SUPPLIED RECORDS: Begin

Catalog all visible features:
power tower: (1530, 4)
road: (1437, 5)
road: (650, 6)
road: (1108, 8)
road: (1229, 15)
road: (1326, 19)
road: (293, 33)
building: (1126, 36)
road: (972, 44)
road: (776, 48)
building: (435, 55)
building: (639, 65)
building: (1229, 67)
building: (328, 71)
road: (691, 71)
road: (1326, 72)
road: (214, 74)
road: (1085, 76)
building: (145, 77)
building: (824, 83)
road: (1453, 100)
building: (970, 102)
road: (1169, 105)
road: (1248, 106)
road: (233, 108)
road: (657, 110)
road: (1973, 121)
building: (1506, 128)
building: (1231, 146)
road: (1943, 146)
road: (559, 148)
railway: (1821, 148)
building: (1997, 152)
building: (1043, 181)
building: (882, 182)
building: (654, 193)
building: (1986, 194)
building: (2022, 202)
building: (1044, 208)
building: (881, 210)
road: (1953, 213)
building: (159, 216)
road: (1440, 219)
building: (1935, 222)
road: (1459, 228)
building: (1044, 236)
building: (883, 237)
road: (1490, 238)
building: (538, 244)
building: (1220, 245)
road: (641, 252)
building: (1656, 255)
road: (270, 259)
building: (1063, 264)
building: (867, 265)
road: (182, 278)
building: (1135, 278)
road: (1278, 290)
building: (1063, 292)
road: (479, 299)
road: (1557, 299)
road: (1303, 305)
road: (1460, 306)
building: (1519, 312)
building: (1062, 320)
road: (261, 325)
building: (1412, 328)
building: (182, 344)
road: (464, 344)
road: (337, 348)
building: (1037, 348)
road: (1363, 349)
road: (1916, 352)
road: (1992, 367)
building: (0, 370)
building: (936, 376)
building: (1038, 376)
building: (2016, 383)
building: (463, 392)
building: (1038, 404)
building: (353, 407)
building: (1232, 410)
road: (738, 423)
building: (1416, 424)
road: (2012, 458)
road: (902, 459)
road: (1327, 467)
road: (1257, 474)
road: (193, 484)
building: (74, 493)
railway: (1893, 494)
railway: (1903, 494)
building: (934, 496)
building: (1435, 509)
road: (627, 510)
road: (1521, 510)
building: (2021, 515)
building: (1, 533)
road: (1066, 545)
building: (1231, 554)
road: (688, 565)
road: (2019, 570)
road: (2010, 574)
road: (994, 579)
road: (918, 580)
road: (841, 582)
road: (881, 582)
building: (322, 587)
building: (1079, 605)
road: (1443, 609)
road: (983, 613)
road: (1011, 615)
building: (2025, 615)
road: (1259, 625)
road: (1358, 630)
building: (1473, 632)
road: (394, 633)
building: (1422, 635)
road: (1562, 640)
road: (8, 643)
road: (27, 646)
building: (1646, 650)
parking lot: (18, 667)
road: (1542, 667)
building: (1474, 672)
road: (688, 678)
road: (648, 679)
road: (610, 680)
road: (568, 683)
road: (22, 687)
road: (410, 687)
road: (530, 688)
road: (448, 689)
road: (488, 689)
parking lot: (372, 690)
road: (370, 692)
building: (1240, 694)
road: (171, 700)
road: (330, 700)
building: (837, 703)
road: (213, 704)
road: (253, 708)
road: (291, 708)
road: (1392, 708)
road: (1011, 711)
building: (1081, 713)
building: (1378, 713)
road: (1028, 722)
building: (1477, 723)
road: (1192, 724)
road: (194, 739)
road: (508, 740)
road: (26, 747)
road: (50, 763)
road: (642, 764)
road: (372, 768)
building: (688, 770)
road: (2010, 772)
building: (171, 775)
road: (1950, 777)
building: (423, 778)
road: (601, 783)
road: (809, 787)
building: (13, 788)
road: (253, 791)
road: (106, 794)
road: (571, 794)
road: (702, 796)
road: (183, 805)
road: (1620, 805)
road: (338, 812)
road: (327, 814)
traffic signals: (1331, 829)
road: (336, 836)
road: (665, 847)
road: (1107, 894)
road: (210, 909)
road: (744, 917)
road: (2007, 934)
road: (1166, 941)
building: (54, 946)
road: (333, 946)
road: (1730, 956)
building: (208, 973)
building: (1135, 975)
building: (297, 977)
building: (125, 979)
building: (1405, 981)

SUPPLIED RECORDS: End

= ASSIGNMENT =
Retype the entries. Every line must match exactly.

= OUTPUT =
Catalog all visible features:
power tower: (1530, 4)
road: (1437, 5)
road: (650, 6)
road: (1108, 8)
road: (1229, 15)
road: (1326, 19)
road: (293, 33)
building: (1126, 36)
road: (972, 44)
road: (776, 48)
building: (435, 55)
building: (639, 65)
building: (1229, 67)
building: (328, 71)
road: (691, 71)
road: (1326, 72)
road: (214, 74)
road: (1085, 76)
building: (145, 77)
building: (824, 83)
road: (1453, 100)
building: (970, 102)
road: (1169, 105)
road: (1248, 106)
road: (233, 108)
road: (657, 110)
road: (1973, 121)
building: (1506, 128)
building: (1231, 146)
road: (1943, 146)
road: (559, 148)
railway: (1821, 148)
building: (1997, 152)
building: (1043, 181)
building: (882, 182)
building: (654, 193)
building: (1986, 194)
building: (2022, 202)
building: (1044, 208)
building: (881, 210)
road: (1953, 213)
building: (159, 216)
road: (1440, 219)
building: (1935, 222)
road: (1459, 228)
building: (1044, 236)
building: (883, 237)
road: (1490, 238)
building: (538, 244)
building: (1220, 245)
road: (641, 252)
building: (1656, 255)
road: (270, 259)
building: (1063, 264)
building: (867, 265)
road: (182, 278)
building: (1135, 278)
road: (1278, 290)
building: (1063, 292)
road: (479, 299)
road: (1557, 299)
road: (1303, 305)
road: (1460, 306)
building: (1519, 312)
building: (1062, 320)
road: (261, 325)
building: (1412, 328)
building: (182, 344)
road: (464, 344)
road: (337, 348)
building: (1037, 348)
road: (1363, 349)
road: (1916, 352)
road: (1992, 367)
building: (0, 370)
building: (936, 376)
building: (1038, 376)
building: (2016, 383)
building: (463, 392)
building: (1038, 404)
building: (353, 407)
building: (1232, 410)
road: (738, 423)
building: (1416, 424)
road: (2012, 458)
road: (902, 459)
road: (1327, 467)
road: (1257, 474)
road: (193, 484)
building: (74, 493)
railway: (1893, 494)
railway: (1903, 494)
building: (934, 496)
building: (1435, 509)
road: (627, 510)
road: (1521, 510)
building: (2021, 515)
building: (1, 533)
road: (1066, 545)
building: (1231, 554)
road: (688, 565)
road: (2019, 570)
road: (2010, 574)
road: (994, 579)
road: (918, 580)
road: (841, 582)
road: (881, 582)
building: (322, 587)
building: (1079, 605)
road: (1443, 609)
road: (983, 613)
road: (1011, 615)
building: (2025, 615)
road: (1259, 625)
road: (1358, 630)
building: (1473, 632)
road: (394, 633)
building: (1422, 635)
road: (1562, 640)
road: (8, 643)
road: (27, 646)
building: (1646, 650)
parking lot: (18, 667)
road: (1542, 667)
building: (1474, 672)
road: (688, 678)
road: (648, 679)
road: (610, 680)
road: (568, 683)
road: (22, 687)
road: (410, 687)
road: (530, 688)
road: (448, 689)
road: (488, 689)
parking lot: (372, 690)
road: (370, 692)
building: (1240, 694)
road: (171, 700)
road: (330, 700)
building: (837, 703)
road: (213, 704)
road: (253, 708)
road: (291, 708)
road: (1392, 708)
road: (1011, 711)
building: (1081, 713)
building: (1378, 713)
road: (1028, 722)
building: (1477, 723)
road: (1192, 724)
road: (194, 739)
road: (508, 740)
road: (26, 747)
road: (50, 763)
road: (642, 764)
road: (372, 768)
building: (688, 770)
road: (2010, 772)
building: (171, 775)
road: (1950, 777)
building: (423, 778)
road: (601, 783)
road: (809, 787)
building: (13, 788)
road: (253, 791)
road: (106, 794)
road: (571, 794)
road: (702, 796)
road: (183, 805)
road: (1620, 805)
road: (338, 812)
road: (327, 814)
traffic signals: (1331, 829)
road: (336, 836)
road: (665, 847)
road: (1107, 894)
road: (210, 909)
road: (744, 917)
road: (2007, 934)
road: (1166, 941)
building: (54, 946)
road: (333, 946)
road: (1730, 956)
building: (208, 973)
building: (1135, 975)
building: (297, 977)
building: (125, 979)
building: (1405, 981)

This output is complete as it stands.